> [EXERCISE INSTRUCTIONS]:
The answer must be every line below that contains the string "KEYS".

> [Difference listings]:
=== Section Start ===
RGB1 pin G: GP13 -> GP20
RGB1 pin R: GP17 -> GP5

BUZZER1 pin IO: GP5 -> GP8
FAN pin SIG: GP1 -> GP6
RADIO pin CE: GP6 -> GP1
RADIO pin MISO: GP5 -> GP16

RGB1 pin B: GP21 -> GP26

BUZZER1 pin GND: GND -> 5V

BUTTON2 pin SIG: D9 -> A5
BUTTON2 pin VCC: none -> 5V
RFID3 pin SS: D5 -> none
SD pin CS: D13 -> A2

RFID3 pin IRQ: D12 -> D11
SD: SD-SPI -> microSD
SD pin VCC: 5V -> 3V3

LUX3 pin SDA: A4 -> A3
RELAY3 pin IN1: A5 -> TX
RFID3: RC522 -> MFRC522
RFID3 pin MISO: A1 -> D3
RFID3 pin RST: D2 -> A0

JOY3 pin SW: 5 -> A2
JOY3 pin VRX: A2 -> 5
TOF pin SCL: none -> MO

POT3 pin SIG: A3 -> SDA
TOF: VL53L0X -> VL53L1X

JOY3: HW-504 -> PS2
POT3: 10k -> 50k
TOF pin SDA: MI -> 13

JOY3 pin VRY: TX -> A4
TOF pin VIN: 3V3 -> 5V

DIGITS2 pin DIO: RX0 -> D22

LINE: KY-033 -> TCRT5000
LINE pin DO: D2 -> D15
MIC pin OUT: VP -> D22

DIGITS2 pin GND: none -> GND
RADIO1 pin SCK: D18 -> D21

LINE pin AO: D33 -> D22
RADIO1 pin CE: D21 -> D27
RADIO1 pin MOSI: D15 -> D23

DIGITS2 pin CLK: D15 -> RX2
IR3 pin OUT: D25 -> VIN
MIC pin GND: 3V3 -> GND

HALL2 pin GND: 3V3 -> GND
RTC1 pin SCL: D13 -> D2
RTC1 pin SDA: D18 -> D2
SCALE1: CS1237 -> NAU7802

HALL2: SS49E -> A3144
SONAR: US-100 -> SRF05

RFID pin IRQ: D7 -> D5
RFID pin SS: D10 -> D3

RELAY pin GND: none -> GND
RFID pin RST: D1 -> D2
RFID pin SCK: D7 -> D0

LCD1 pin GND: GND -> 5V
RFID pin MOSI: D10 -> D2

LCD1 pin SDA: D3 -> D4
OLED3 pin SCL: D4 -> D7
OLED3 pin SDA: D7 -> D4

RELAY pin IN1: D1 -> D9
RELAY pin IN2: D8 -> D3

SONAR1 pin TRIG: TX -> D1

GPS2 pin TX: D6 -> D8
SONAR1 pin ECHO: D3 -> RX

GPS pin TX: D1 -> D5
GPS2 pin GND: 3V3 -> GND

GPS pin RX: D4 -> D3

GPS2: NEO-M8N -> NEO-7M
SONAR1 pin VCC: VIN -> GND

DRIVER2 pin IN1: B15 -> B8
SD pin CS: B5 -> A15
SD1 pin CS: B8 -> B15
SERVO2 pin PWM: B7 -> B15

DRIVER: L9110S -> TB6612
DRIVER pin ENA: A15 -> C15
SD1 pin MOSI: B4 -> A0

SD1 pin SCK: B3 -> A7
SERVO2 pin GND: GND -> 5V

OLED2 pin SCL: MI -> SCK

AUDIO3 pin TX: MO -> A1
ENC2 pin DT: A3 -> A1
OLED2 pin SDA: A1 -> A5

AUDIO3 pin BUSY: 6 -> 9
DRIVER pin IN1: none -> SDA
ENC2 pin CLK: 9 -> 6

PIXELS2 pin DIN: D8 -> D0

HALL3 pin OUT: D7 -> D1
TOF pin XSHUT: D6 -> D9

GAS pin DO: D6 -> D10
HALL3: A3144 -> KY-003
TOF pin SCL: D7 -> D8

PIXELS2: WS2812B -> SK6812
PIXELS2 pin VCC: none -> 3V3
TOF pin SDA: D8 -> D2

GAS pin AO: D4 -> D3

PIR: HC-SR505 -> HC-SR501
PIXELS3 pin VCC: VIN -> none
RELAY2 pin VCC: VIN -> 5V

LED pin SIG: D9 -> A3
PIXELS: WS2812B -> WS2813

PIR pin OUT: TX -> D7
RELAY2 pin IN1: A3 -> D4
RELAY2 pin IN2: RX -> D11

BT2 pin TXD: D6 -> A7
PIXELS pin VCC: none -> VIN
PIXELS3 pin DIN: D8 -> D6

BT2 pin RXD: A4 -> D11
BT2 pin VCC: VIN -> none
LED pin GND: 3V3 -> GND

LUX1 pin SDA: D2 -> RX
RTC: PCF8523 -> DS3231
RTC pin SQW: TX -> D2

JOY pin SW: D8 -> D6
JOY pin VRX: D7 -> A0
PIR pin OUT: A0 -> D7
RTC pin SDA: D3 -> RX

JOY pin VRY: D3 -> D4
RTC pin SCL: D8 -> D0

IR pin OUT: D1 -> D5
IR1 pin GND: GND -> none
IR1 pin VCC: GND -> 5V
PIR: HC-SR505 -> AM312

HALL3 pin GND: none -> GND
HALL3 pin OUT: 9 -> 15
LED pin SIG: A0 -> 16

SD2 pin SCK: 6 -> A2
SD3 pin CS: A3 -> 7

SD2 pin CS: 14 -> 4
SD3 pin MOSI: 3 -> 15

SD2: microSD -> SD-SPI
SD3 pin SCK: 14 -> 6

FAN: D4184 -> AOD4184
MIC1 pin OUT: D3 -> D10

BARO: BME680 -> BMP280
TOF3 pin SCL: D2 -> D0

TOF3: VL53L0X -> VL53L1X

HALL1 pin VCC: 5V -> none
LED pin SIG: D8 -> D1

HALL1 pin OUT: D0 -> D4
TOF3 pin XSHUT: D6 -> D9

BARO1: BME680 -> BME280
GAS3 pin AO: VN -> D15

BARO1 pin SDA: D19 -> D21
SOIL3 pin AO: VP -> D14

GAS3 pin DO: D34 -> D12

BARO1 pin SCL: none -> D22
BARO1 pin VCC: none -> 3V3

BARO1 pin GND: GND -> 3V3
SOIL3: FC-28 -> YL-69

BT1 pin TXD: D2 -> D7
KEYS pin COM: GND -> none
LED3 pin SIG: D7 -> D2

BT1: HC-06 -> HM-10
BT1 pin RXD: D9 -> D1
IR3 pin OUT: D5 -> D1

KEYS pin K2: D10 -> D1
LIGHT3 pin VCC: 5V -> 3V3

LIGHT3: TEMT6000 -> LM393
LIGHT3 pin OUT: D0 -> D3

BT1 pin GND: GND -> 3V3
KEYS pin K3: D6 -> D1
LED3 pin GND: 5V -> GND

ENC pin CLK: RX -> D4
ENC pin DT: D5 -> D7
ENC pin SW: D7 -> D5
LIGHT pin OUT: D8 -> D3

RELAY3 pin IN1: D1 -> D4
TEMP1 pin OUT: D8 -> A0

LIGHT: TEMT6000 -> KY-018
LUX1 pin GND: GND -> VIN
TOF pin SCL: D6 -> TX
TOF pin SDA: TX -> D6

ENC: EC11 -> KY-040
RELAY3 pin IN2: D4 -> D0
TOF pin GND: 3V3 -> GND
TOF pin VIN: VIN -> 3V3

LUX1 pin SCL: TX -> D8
=== Section End ===
> [ANSWER SPACE]:
KEYS pin COM: GND -> none
KEYS pin K2: D10 -> D1
KEYS pin K3: D6 -> D1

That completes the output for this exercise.